Source data:
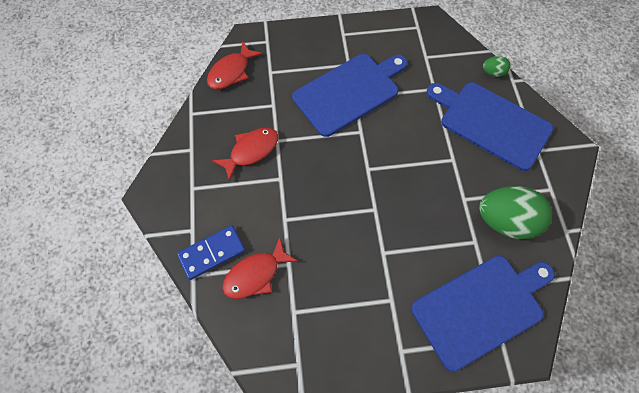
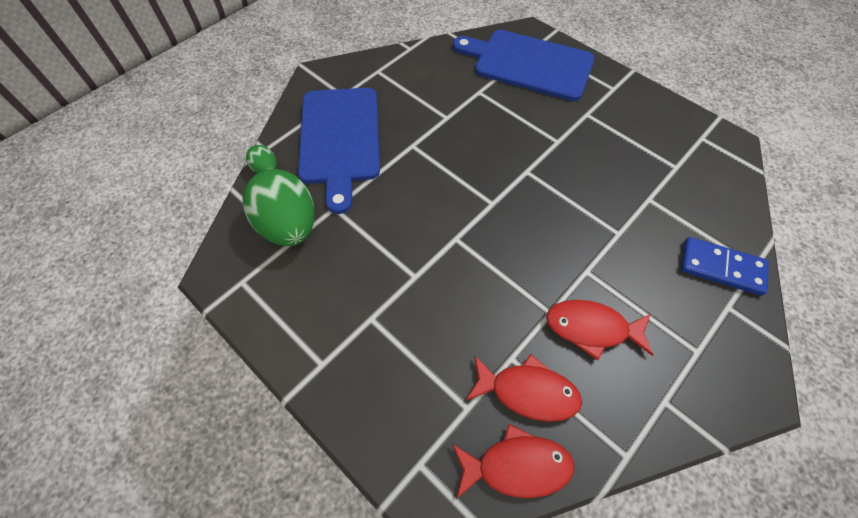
camera: 130 degrees left, 5 degrees down
(255, 274) = (689, 216): red fish -> red fish (528, 392)
(349, 92) = (413, 286): blue cutting board -> none
(505, 221) = (439, 83): green egg -> green egg (289, 226)

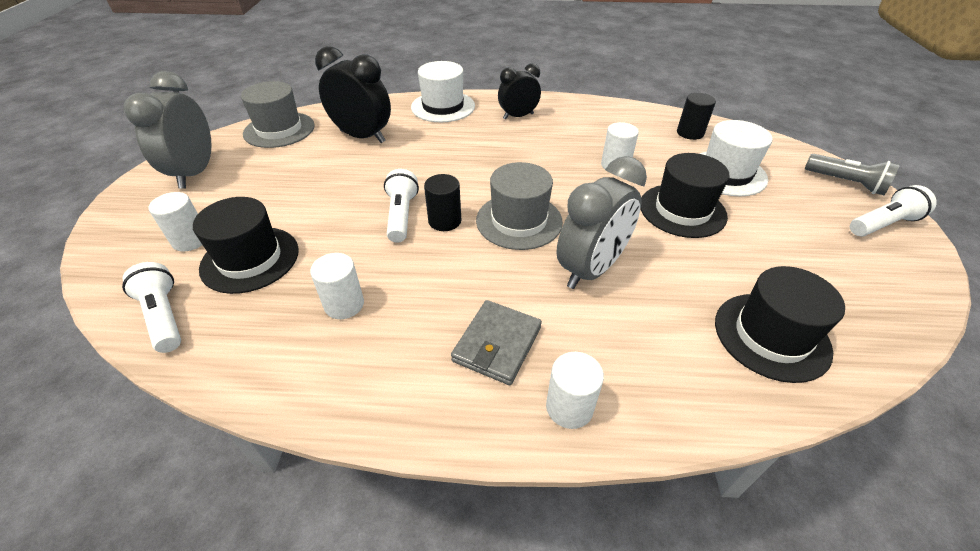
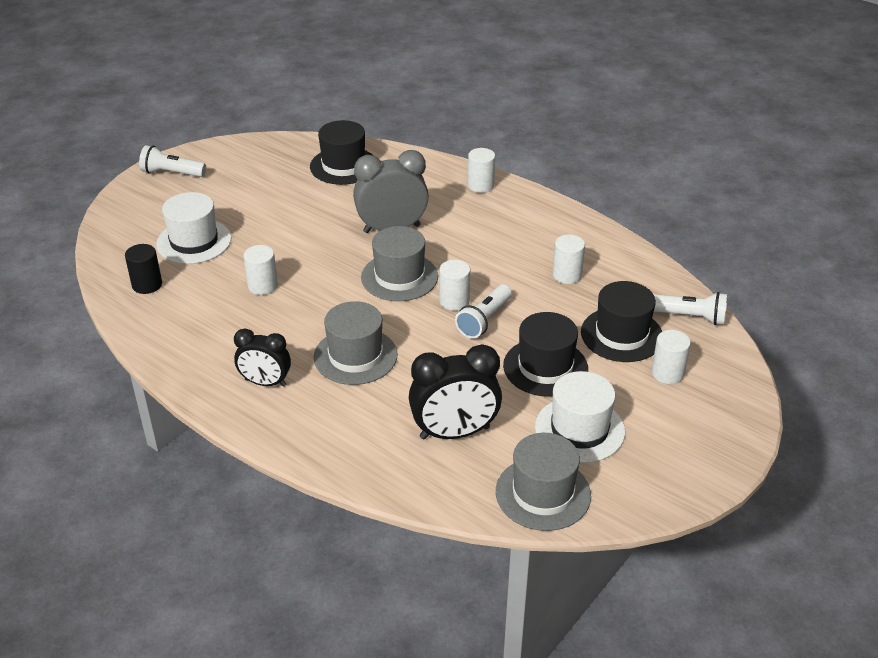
camera: 145 degrees left, 5 degrees down
(164, 316) = (690, 317): white flashlight -> white flashlight turned 75 degrees counterclockwise
(195, 173) = (656, 460): grey clock -> none
(362, 136) = (454, 433): black clock -> black clock turned 75 degrees counterclockwise
(443, 106) = (326, 440): white hat -> white hat (579, 429)
(445, 221) = (454, 301): black cylinder -> white cylinder
(479, 150) = (355, 356): none -> grey hat
(497, 344) = (490, 220): grey wallet -> none
(682, 210) = (275, 233): black hat -> black hat (545, 367)
(846, 183) = (131, 199): grey flashlight -> none

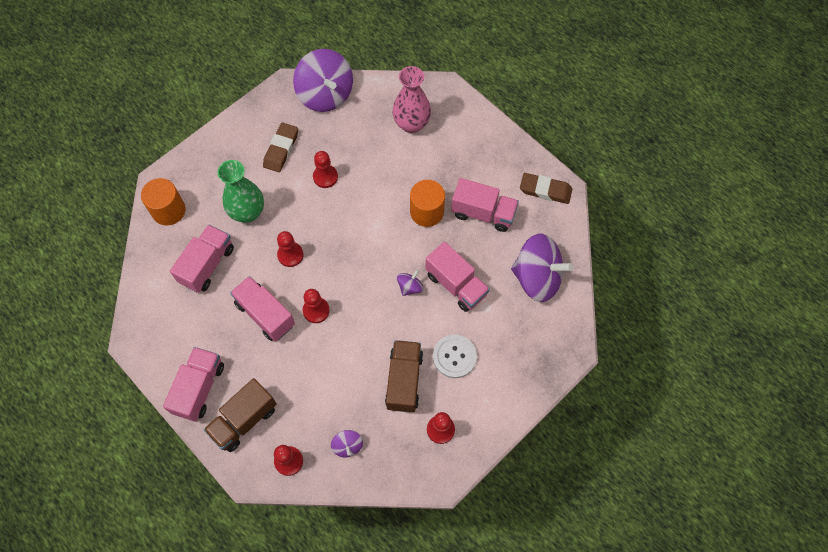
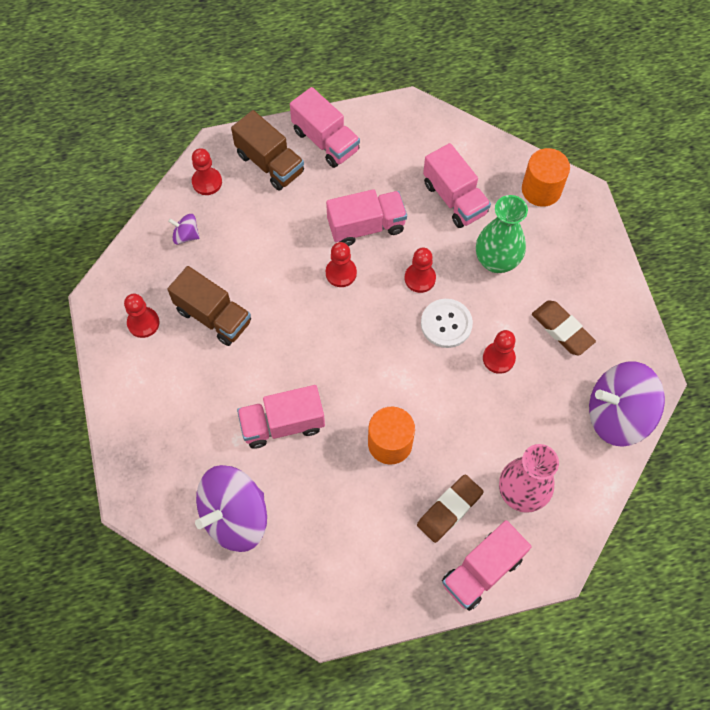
camera: 120 degrees right, 0 degrees up
(244, 420) = (270, 163): brown truck -> brown truck turned 150 degrees clockwise
(410, 287) = (309, 375): purple spinning top -> none
(454, 357) = (205, 377): white button -> white button (446, 324)
(483, 213) = (351, 505): pink truck -> pink truck (482, 571)
(545, 190) = (337, 599): brown eraser -> brown eraser (449, 509)

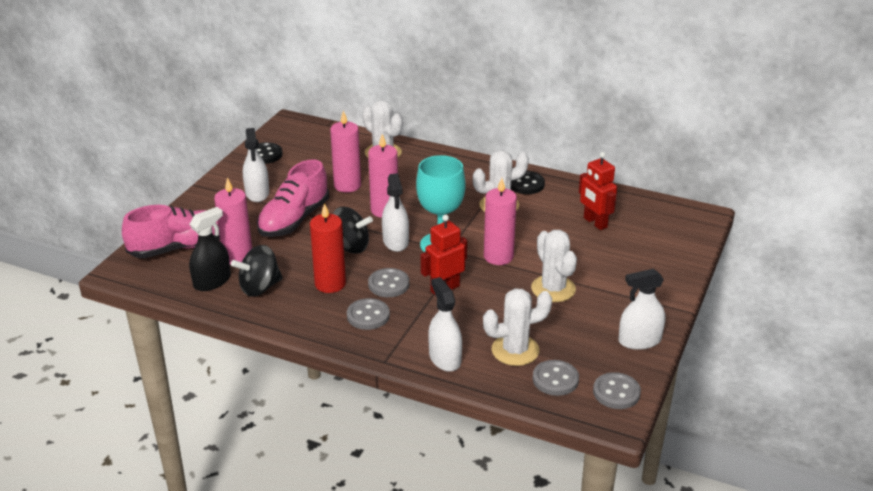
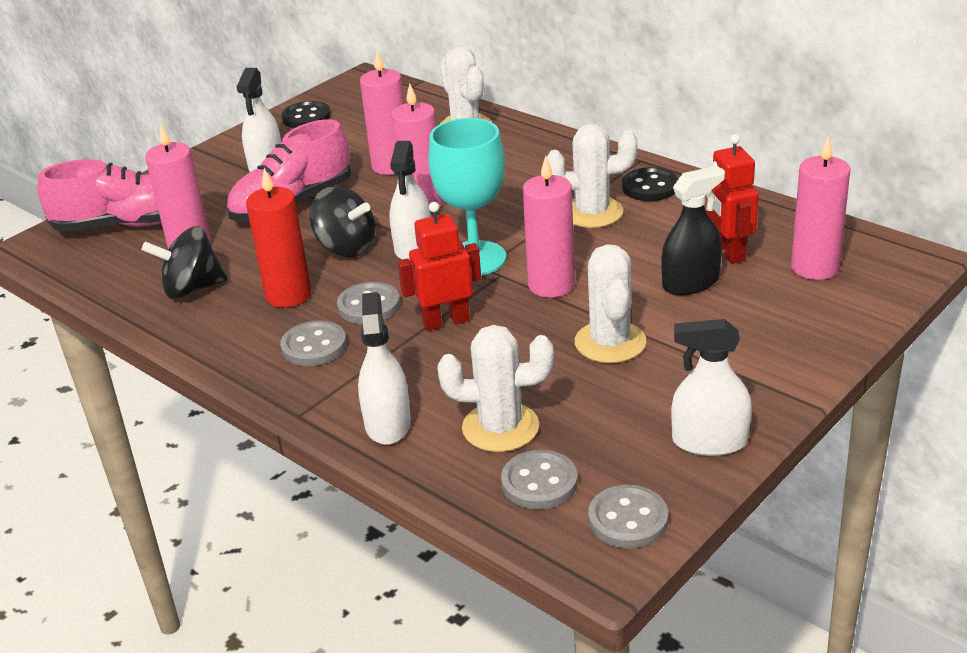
camera: 20 degrees right, 0 degrees up
(212, 281) = (136, 273): black spray bottle -> black spray bottle (690, 283)
(649, 227) = (815, 267): none -> pink candle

WHAT THE TASK REQUIRES:
Your task is to give again, unchanged, the lines from the line that contains "(479, 150) = (355, 356): none -> grey hat" to the end of the records. Include both end lines but no pictures.

OUTPUT FOR THIS EXERCISE:
(479, 150) = (355, 356): none -> grey hat
(497, 344) = (490, 220): grey wallet -> none
(682, 210) = (275, 233): black hat -> black hat (545, 367)
(846, 183) = (131, 199): grey flashlight -> none

camera: 120 degrees right, 0 degrees up
(244, 420) = (270, 163): brown truck -> brown truck turned 150 degrees clockwise
(410, 287) = (309, 375): purple spinning top -> none
(454, 357) = (205, 377): white button -> white button (446, 324)
(483, 213) = (351, 505): pink truck -> pink truck (482, 571)
(545, 190) = (337, 599): brown eraser -> brown eraser (449, 509)

camera: 20 degrees right, 0 degrees up
(212, 281) = (136, 273): black spray bottle -> black spray bottle (690, 283)
(649, 227) = (815, 267): none -> pink candle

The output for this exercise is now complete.